[Dataset content]:
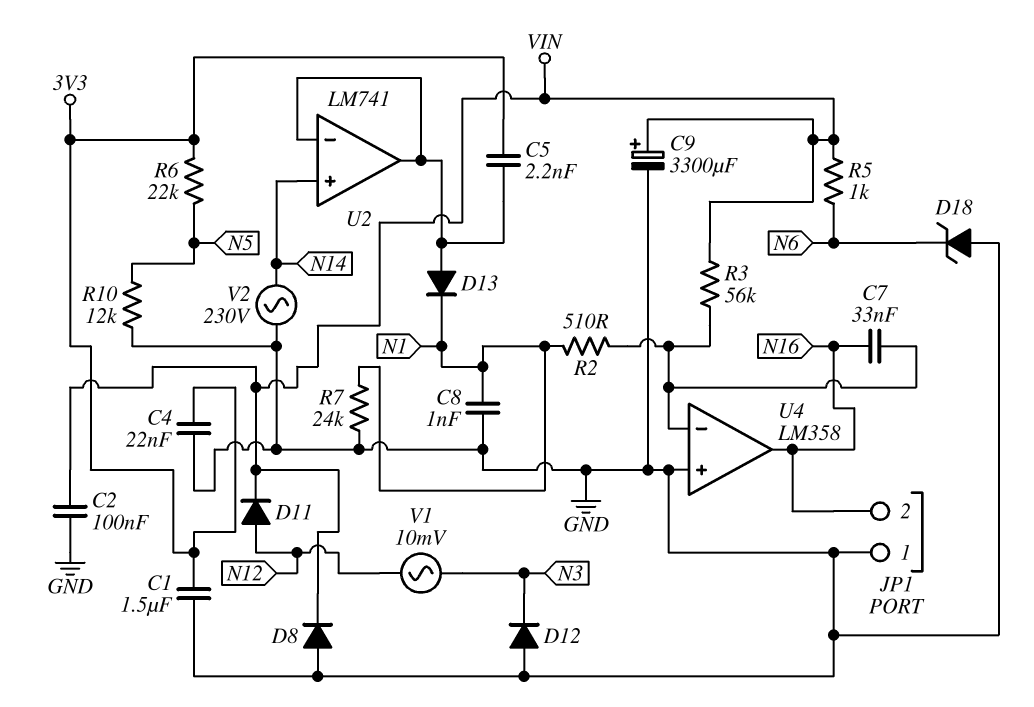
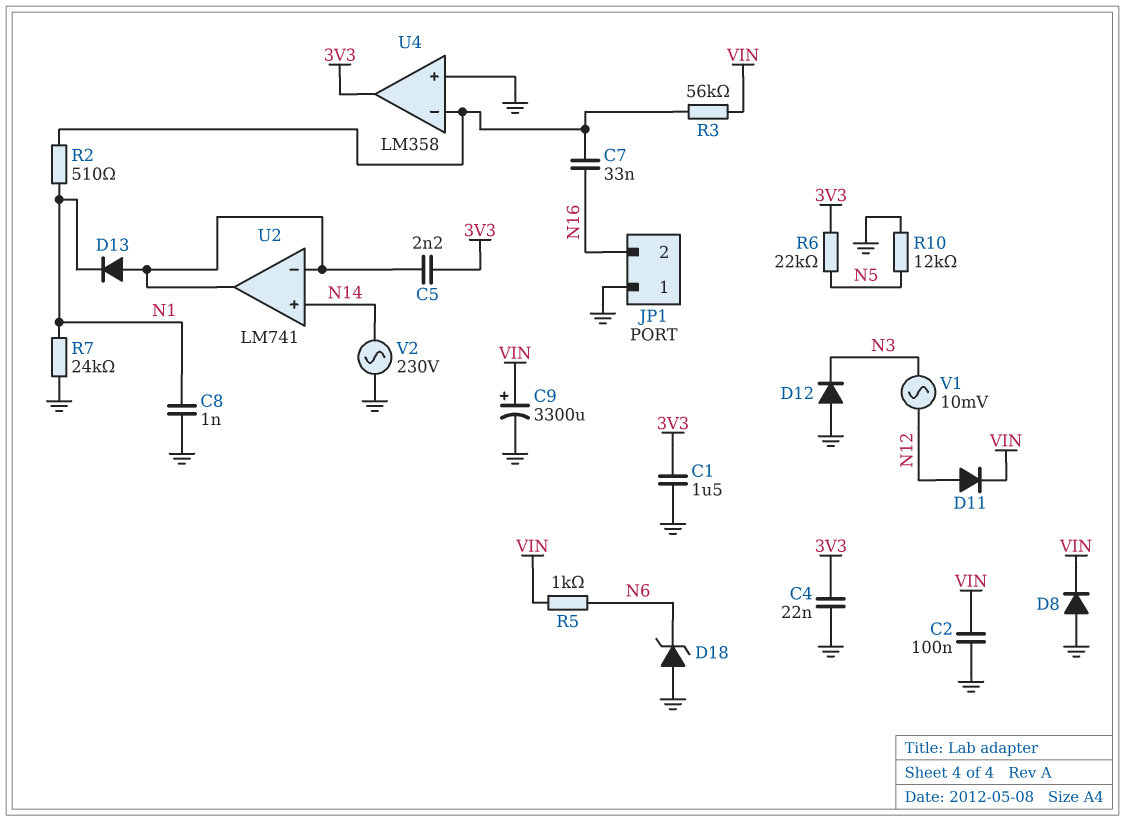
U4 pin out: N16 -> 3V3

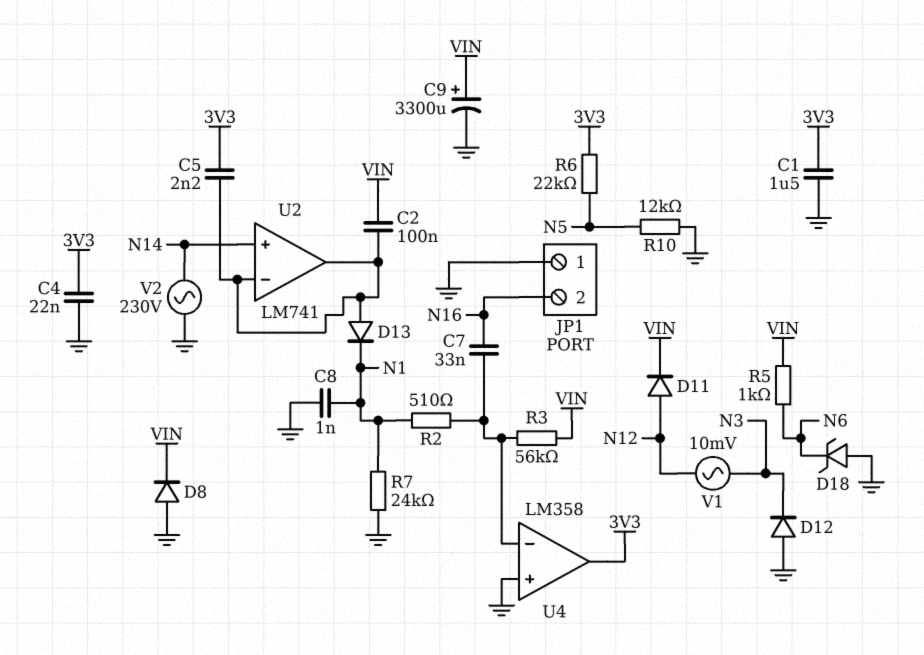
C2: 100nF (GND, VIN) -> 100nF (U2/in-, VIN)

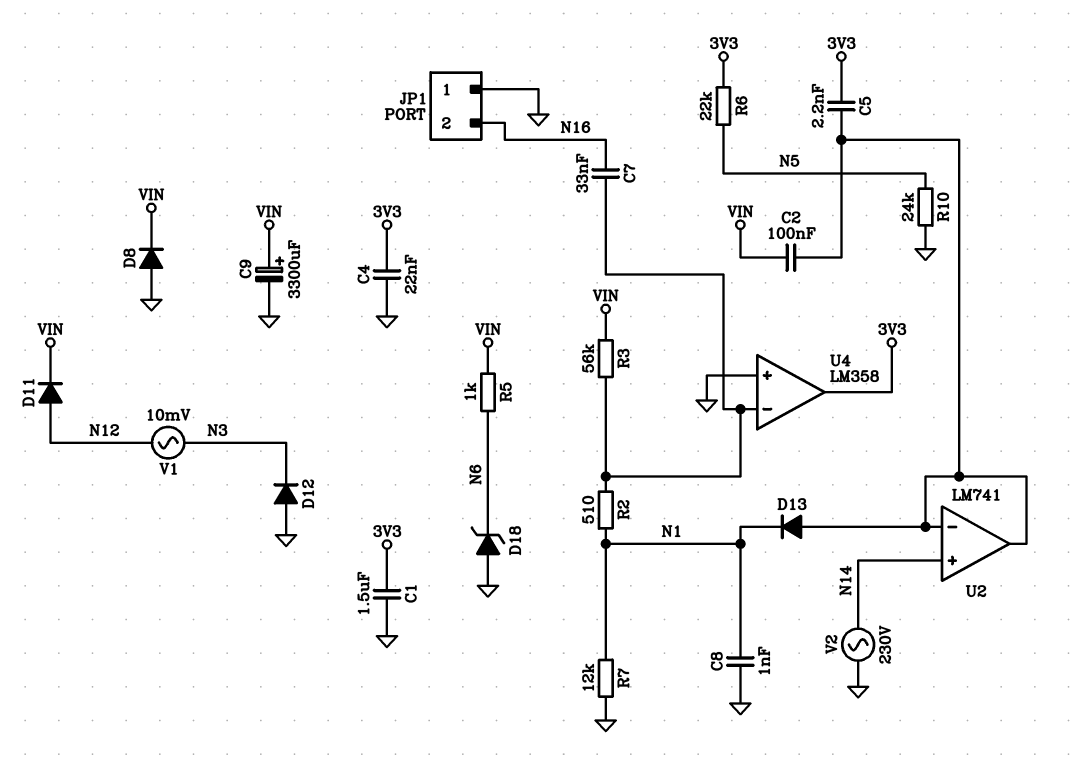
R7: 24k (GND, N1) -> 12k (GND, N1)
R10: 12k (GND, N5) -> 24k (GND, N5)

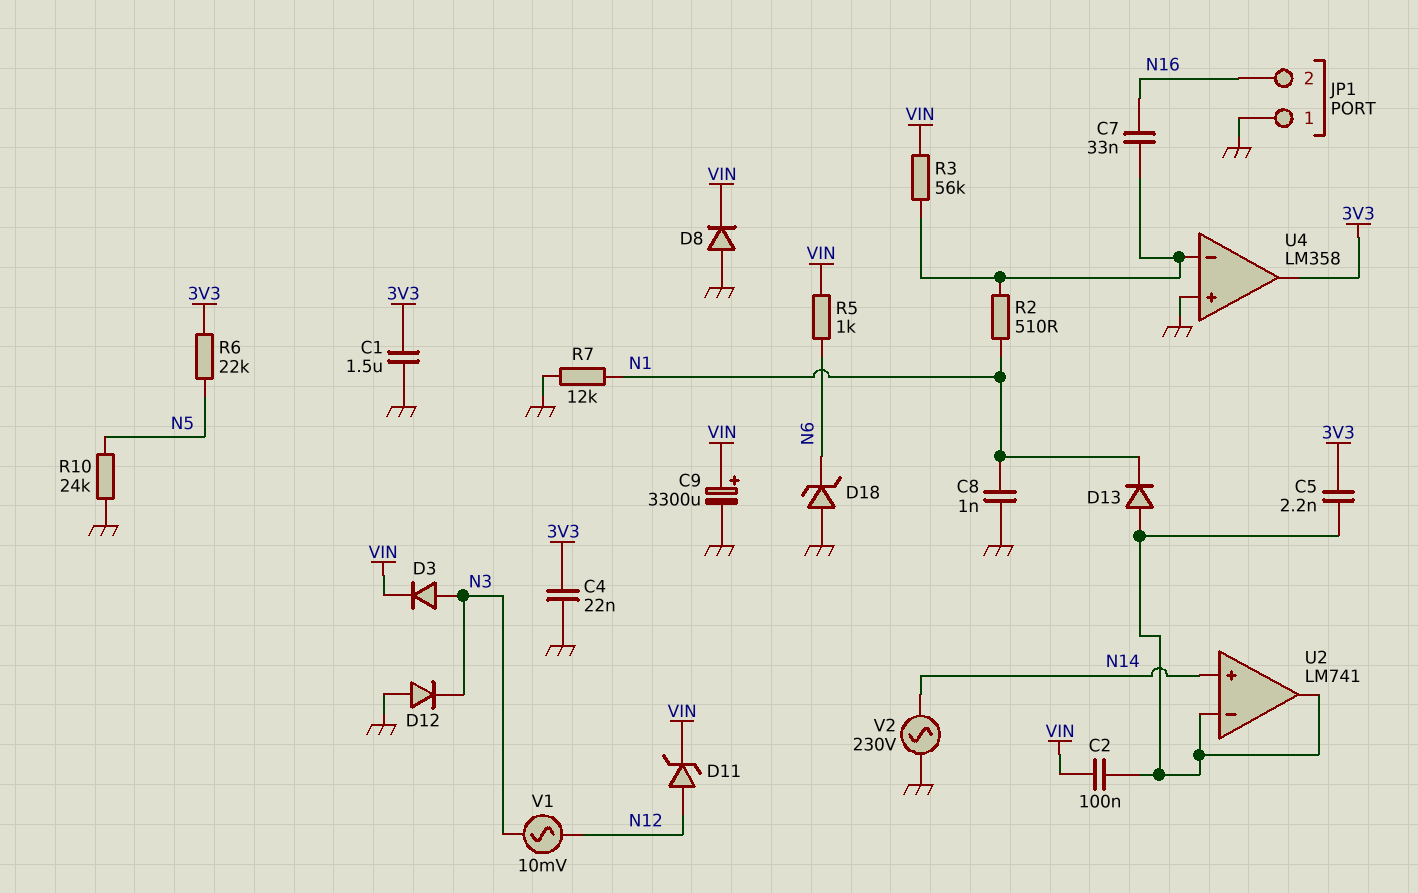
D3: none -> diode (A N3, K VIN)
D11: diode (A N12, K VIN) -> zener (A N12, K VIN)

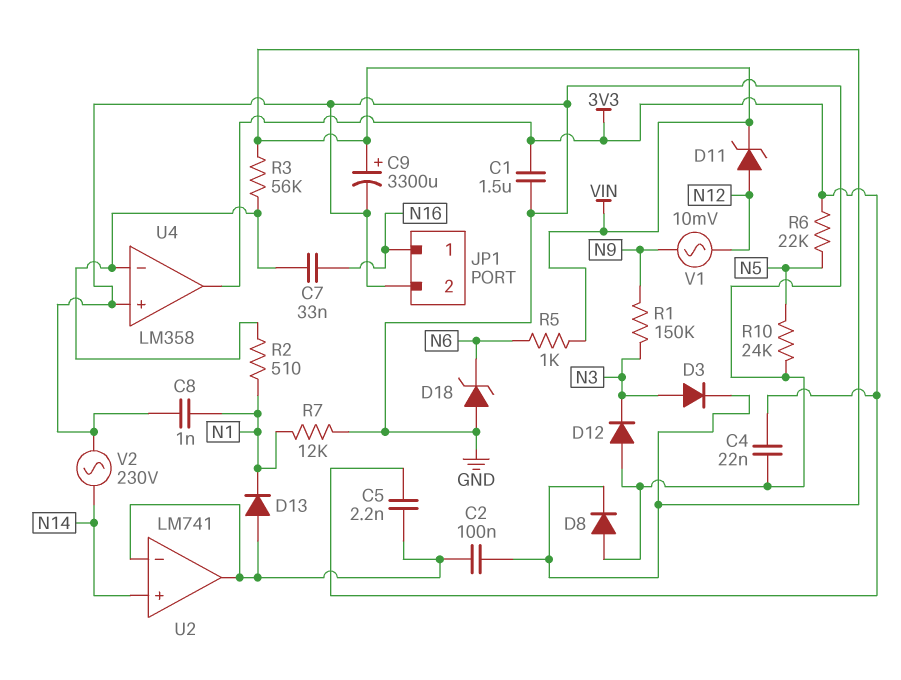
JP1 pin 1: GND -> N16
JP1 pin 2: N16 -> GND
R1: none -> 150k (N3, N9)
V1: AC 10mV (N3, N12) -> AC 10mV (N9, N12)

[To do]: Leave the images out and transcribe the remaining data above word for word.

[Solution to this problem]:
U4 pin out: N16 -> 3V3

C2: 100nF (GND, VIN) -> 100nF (U2/in-, VIN)

R7: 24k (GND, N1) -> 12k (GND, N1)
R10: 12k (GND, N5) -> 24k (GND, N5)

D3: none -> diode (A N3, K VIN)
D11: diode (A N12, K VIN) -> zener (A N12, K VIN)

JP1 pin 1: GND -> N16
JP1 pin 2: N16 -> GND
R1: none -> 150k (N3, N9)
V1: AC 10mV (N3, N12) -> AC 10mV (N9, N12)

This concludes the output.